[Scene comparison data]
*** Begin section ***
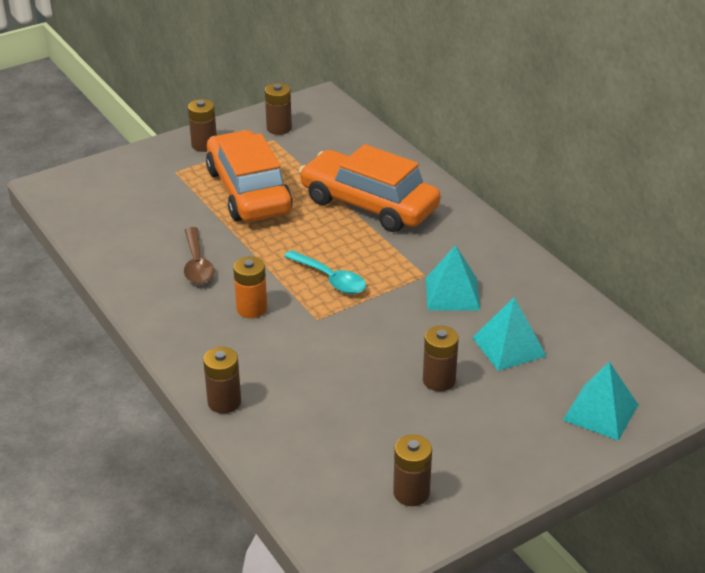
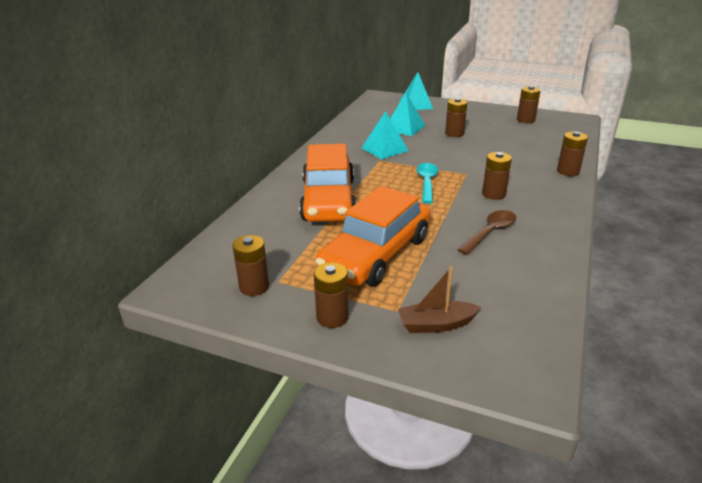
camera: 125 degrees left, 5 degrees down
(140, 179) = (436, 324): none -> brown boat
(252, 309) = (493, 194): orange battery -> brown battery

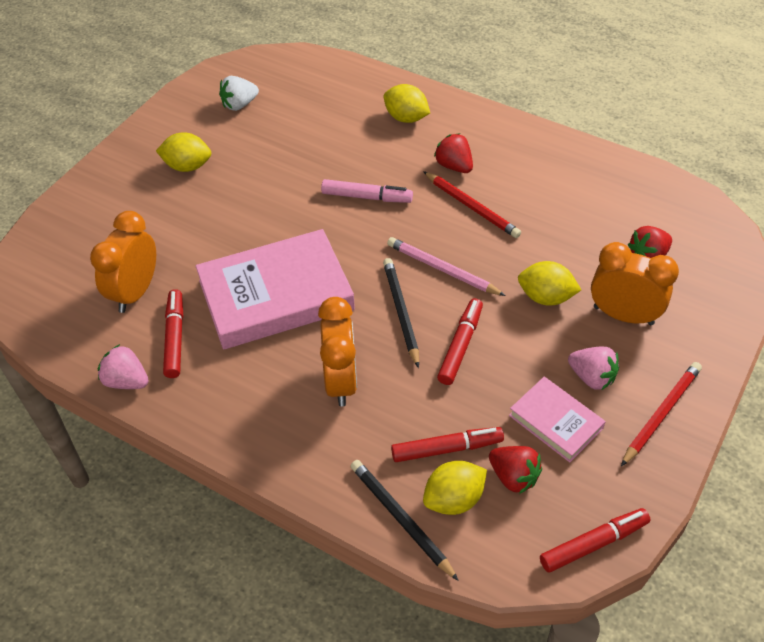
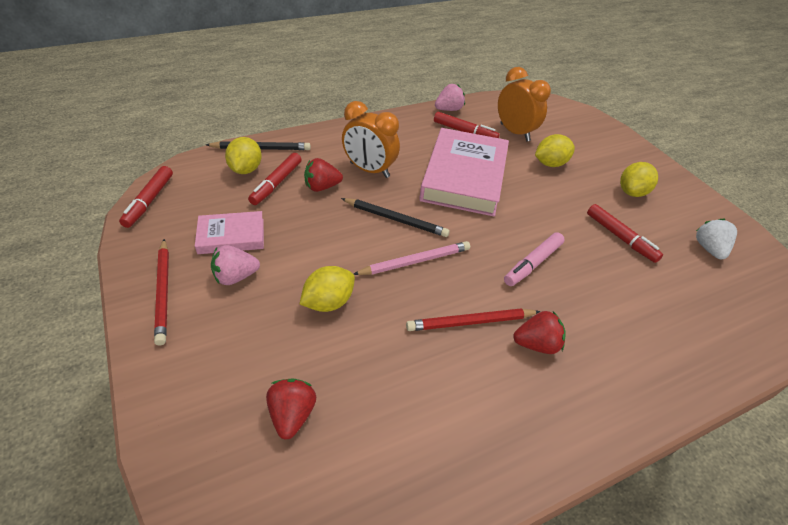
camera: 120 degrees right, 5 degrees down
(406, 118) = (637, 351): yellow lemon -> yellow lemon (550, 164)
(460, 346) = (338, 230): red marker -> red marker (620, 237)
(513, 477) = (226, 197): red strawberry -> red strawberry (322, 187)
(623, 315) = (258, 339): orange clock -> none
*** End section ***
§ EXERCISE:
Look through the entries above; find each line with the word "camera" and copy it.

§ YOUR SOLUTION:
camera: 125 degrees left, 5 degrees down
camera: 120 degrees right, 5 degrees down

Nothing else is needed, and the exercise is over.